Start of RECORDED INFORMATION
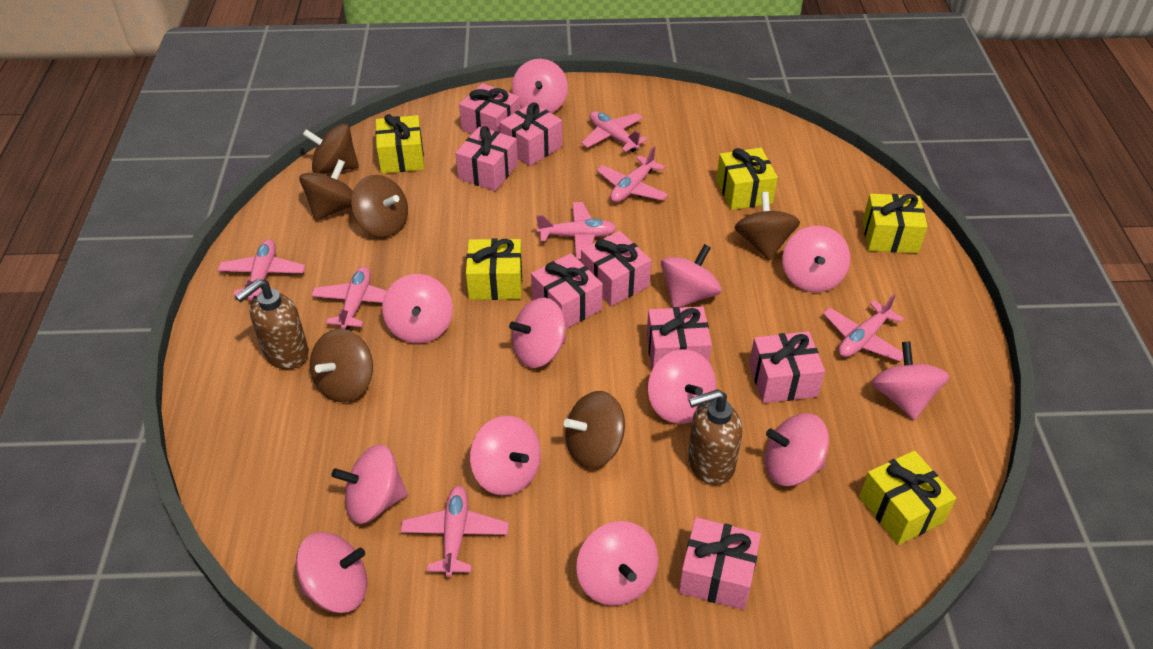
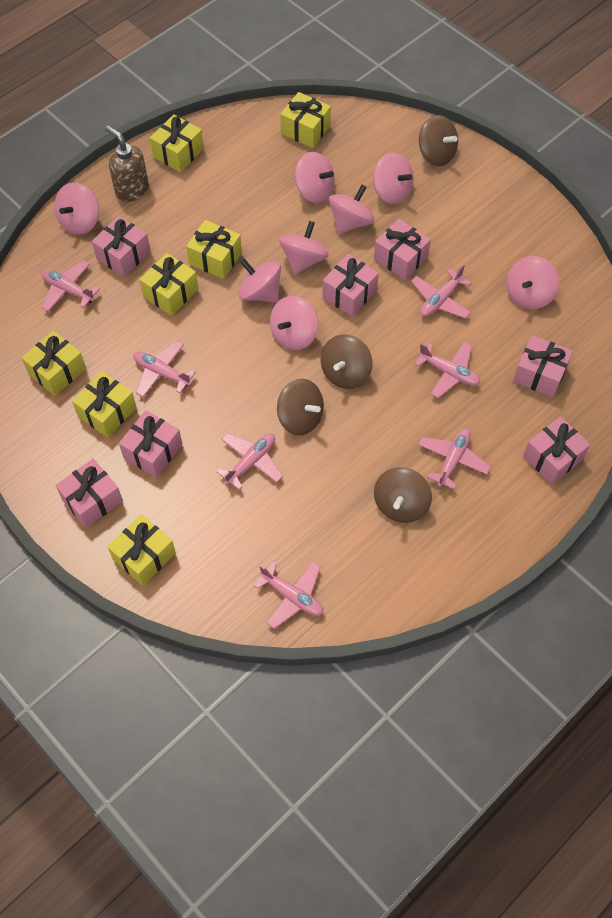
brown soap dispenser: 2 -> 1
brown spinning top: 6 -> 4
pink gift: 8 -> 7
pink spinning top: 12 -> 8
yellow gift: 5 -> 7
End of RECORDED INFORMATION
Start of RECORDED INFORMATION
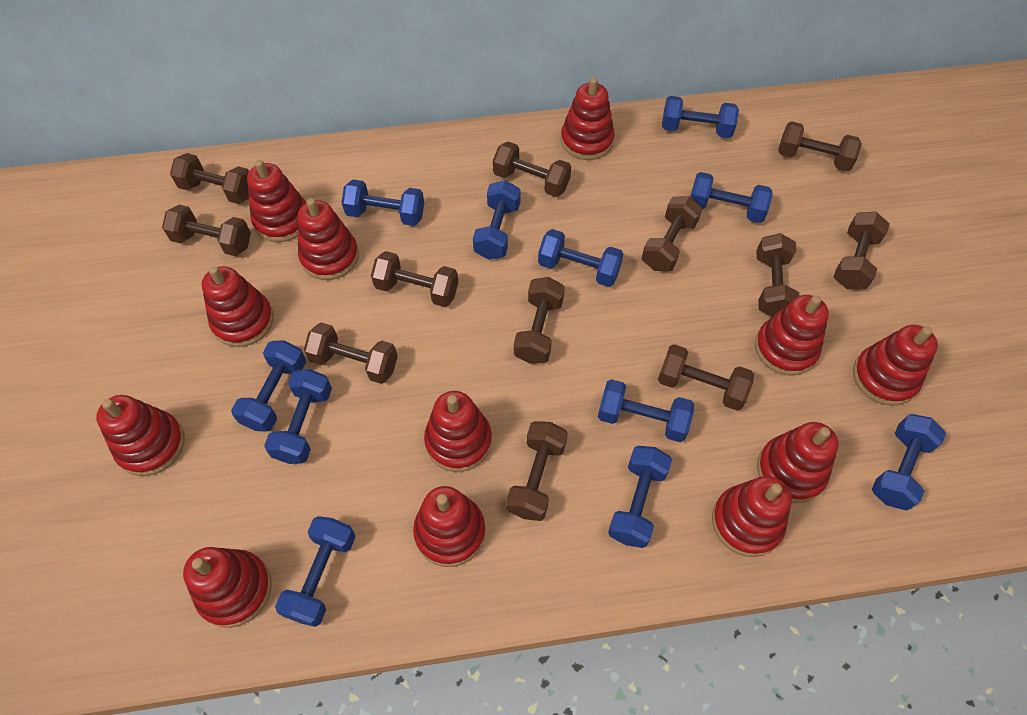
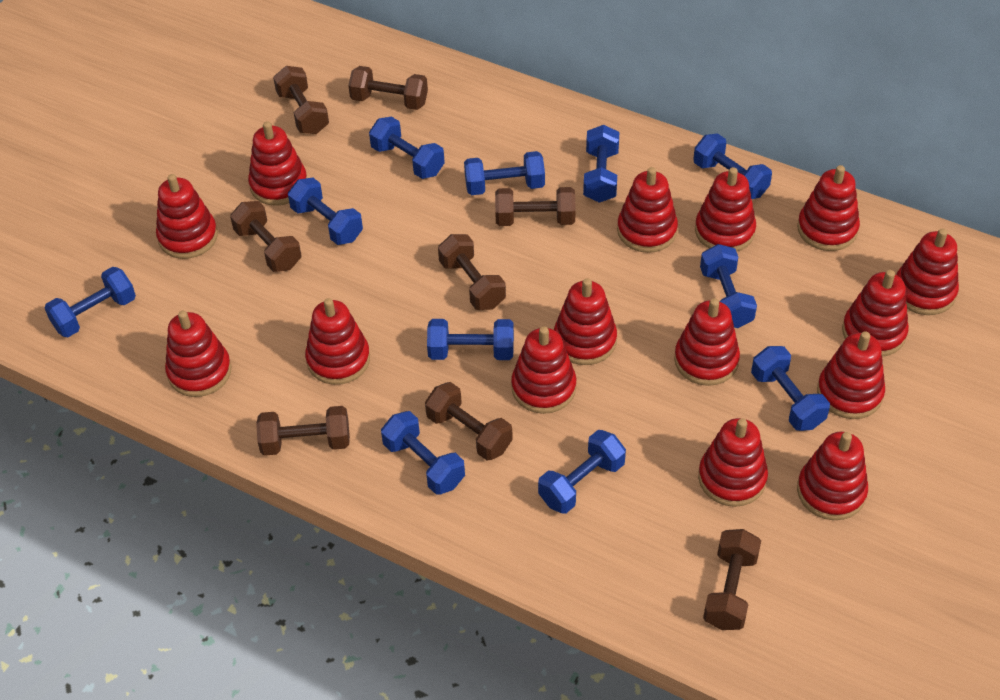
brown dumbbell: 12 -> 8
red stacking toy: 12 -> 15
End of RECORDED INFORMATION
WHAT NEEDS TO BE DONE: Restate word for word the entries above, starting at the line with "pink gift: 8 -> 7" and ending at the line with "yellow gift: 5 -> 7", inclusive, and no others.

TASK SOLUTION:
pink gift: 8 -> 7
pink spinning top: 12 -> 8
yellow gift: 5 -> 7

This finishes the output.